§ WHAT YOU NEED TO DO
Your answer should hold exactly the lines from the one with "R6: 43 (+24V, IC3/PGND) -> none" through the last line of the material below, nothing before and nothing extra.

§ MATERIAL PROVIDED
Content starts

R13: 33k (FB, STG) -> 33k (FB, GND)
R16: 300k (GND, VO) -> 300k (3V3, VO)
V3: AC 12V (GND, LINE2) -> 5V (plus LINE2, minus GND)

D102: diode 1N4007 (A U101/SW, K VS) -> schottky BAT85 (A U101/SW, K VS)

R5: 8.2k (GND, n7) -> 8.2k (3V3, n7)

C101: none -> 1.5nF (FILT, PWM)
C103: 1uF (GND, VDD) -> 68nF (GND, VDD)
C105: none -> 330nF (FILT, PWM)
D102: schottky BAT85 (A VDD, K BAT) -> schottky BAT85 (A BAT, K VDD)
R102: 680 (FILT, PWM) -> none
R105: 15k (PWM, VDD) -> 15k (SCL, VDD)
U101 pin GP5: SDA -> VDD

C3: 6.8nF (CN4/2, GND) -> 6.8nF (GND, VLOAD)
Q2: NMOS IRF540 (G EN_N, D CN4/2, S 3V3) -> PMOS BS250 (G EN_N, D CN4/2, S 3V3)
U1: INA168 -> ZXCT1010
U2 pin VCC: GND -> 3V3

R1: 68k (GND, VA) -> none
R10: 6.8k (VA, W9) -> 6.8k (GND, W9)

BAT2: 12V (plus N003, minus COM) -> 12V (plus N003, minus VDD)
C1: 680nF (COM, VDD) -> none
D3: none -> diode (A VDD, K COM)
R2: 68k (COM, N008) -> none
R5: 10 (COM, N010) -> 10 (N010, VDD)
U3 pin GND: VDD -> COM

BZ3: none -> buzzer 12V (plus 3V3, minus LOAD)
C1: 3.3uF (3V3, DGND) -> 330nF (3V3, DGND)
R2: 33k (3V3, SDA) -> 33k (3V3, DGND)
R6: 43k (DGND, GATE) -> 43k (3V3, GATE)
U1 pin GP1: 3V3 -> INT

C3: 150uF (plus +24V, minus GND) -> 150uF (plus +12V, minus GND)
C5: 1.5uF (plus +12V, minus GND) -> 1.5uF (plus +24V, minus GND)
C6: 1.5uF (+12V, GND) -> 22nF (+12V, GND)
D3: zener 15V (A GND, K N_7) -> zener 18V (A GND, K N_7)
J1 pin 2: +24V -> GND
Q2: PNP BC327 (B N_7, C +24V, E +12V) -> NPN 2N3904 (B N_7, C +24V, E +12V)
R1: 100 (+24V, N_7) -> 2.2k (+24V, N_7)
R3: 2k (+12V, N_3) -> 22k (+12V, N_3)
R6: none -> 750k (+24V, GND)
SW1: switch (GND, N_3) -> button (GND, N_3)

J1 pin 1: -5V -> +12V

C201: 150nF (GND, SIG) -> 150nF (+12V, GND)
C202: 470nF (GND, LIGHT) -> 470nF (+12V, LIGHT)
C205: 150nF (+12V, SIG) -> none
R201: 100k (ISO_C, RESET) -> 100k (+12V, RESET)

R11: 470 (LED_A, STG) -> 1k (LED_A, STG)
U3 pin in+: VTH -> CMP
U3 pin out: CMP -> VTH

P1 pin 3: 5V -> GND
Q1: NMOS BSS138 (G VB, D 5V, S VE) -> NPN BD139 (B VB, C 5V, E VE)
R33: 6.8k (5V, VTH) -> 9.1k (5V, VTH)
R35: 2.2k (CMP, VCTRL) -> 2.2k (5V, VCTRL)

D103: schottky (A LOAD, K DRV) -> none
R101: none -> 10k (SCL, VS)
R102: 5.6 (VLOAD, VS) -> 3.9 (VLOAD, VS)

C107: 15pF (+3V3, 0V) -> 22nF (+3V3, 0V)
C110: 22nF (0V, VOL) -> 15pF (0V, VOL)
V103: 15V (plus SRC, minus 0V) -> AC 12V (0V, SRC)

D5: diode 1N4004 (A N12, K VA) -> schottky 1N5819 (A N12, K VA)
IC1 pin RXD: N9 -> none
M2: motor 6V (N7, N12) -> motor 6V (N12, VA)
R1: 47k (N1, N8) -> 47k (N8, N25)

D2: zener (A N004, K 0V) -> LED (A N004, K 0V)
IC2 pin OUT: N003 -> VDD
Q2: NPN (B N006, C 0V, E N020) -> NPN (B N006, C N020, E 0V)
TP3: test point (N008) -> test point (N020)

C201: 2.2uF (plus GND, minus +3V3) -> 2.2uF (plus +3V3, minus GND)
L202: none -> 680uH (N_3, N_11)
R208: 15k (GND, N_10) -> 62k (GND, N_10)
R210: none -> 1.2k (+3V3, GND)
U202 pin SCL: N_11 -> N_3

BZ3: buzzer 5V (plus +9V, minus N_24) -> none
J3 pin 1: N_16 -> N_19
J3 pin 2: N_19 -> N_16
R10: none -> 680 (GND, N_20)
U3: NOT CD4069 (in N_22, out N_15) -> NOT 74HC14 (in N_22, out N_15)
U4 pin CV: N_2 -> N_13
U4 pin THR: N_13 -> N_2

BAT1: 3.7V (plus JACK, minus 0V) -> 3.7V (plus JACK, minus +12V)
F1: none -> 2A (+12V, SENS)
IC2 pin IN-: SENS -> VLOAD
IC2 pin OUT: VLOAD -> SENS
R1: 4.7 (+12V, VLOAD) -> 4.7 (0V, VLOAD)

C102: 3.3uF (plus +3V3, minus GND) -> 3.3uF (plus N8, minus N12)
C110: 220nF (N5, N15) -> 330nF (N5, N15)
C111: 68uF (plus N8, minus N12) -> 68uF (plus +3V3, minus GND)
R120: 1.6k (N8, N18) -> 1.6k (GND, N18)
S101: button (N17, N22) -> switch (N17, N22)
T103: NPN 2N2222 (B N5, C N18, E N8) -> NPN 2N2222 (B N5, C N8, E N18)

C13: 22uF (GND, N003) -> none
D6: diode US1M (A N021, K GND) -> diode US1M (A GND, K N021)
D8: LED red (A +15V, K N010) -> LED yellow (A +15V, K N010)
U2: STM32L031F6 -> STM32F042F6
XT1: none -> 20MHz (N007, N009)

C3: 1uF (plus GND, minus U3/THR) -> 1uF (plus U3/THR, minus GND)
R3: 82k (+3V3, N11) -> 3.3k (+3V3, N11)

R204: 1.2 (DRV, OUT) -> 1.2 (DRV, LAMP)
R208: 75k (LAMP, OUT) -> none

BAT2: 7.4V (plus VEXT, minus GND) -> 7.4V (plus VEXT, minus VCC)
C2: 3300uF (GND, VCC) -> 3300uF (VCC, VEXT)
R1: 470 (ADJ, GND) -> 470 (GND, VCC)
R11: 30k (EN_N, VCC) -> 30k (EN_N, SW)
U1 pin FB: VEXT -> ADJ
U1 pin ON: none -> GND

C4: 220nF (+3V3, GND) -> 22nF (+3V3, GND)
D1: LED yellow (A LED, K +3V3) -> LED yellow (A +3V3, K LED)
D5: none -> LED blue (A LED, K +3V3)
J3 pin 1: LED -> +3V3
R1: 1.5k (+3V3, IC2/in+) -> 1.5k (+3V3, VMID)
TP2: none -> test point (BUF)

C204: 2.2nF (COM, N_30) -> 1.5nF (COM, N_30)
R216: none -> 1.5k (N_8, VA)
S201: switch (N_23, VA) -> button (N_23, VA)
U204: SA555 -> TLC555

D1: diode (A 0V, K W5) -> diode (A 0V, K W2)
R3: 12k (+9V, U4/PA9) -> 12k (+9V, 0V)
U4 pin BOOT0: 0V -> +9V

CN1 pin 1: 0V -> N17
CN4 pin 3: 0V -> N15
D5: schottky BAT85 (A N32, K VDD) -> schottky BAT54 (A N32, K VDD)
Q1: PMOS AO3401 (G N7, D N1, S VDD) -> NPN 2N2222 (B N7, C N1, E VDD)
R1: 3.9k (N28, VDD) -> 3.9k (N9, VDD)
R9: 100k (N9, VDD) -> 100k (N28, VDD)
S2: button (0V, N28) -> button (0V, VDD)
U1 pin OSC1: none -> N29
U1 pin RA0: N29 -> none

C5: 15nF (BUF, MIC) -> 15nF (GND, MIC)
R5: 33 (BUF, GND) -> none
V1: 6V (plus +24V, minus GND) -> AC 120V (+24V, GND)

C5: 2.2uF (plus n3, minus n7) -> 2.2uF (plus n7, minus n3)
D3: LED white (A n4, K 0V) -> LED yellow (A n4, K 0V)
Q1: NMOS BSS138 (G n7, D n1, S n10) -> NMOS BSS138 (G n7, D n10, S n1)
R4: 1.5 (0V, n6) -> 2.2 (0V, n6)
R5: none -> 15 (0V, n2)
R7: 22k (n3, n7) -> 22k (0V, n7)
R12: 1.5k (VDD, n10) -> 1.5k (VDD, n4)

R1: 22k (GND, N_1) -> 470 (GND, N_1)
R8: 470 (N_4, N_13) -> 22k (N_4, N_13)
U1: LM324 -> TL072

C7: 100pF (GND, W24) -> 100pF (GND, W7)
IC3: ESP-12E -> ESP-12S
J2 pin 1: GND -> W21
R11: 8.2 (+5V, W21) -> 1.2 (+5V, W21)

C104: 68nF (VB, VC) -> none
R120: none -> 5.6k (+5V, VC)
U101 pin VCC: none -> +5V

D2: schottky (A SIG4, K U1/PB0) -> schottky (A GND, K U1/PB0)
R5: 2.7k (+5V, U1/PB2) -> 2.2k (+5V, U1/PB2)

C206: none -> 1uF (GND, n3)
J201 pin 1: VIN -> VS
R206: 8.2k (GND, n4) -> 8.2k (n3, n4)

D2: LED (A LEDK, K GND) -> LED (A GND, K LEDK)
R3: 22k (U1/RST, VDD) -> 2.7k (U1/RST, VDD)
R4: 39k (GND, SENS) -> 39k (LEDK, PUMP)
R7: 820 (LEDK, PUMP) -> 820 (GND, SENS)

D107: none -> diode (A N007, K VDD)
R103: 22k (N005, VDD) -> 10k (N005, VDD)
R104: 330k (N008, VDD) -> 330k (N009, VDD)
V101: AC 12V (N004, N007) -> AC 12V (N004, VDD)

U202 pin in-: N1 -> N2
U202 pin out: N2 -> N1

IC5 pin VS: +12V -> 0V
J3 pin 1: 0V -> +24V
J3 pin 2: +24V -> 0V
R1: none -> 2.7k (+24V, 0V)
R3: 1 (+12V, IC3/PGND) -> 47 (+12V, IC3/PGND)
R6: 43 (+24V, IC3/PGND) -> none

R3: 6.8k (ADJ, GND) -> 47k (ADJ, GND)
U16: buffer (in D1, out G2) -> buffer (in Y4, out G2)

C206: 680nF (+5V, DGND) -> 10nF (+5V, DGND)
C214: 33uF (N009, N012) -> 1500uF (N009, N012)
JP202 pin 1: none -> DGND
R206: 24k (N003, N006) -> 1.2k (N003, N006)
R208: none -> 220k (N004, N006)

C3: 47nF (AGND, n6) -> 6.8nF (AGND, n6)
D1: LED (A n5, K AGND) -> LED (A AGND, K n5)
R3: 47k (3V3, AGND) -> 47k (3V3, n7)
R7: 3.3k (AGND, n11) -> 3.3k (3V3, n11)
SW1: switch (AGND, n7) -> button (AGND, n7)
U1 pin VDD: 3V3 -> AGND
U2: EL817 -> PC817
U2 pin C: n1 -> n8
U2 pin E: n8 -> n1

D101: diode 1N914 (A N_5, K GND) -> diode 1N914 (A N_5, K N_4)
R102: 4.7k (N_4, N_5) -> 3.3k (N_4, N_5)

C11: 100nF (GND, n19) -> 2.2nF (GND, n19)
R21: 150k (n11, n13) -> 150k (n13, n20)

Content ends

§ EXPECTED OUTPUT
R6: 43 (+24V, IC3/PGND) -> none

R3: 6.8k (ADJ, GND) -> 47k (ADJ, GND)
U16: buffer (in D1, out G2) -> buffer (in Y4, out G2)

C206: 680nF (+5V, DGND) -> 10nF (+5V, DGND)
C214: 33uF (N009, N012) -> 1500uF (N009, N012)
JP202 pin 1: none -> DGND
R206: 24k (N003, N006) -> 1.2k (N003, N006)
R208: none -> 220k (N004, N006)

C3: 47nF (AGND, n6) -> 6.8nF (AGND, n6)
D1: LED (A n5, K AGND) -> LED (A AGND, K n5)
R3: 47k (3V3, AGND) -> 47k (3V3, n7)
R7: 3.3k (AGND, n11) -> 3.3k (3V3, n11)
SW1: switch (AGND, n7) -> button (AGND, n7)
U1 pin VDD: 3V3 -> AGND
U2: EL817 -> PC817
U2 pin C: n1 -> n8
U2 pin E: n8 -> n1

D101: diode 1N914 (A N_5, K GND) -> diode 1N914 (A N_5, K N_4)
R102: 4.7k (N_4, N_5) -> 3.3k (N_4, N_5)

C11: 100nF (GND, n19) -> 2.2nF (GND, n19)
R21: 150k (n11, n13) -> 150k (n13, n20)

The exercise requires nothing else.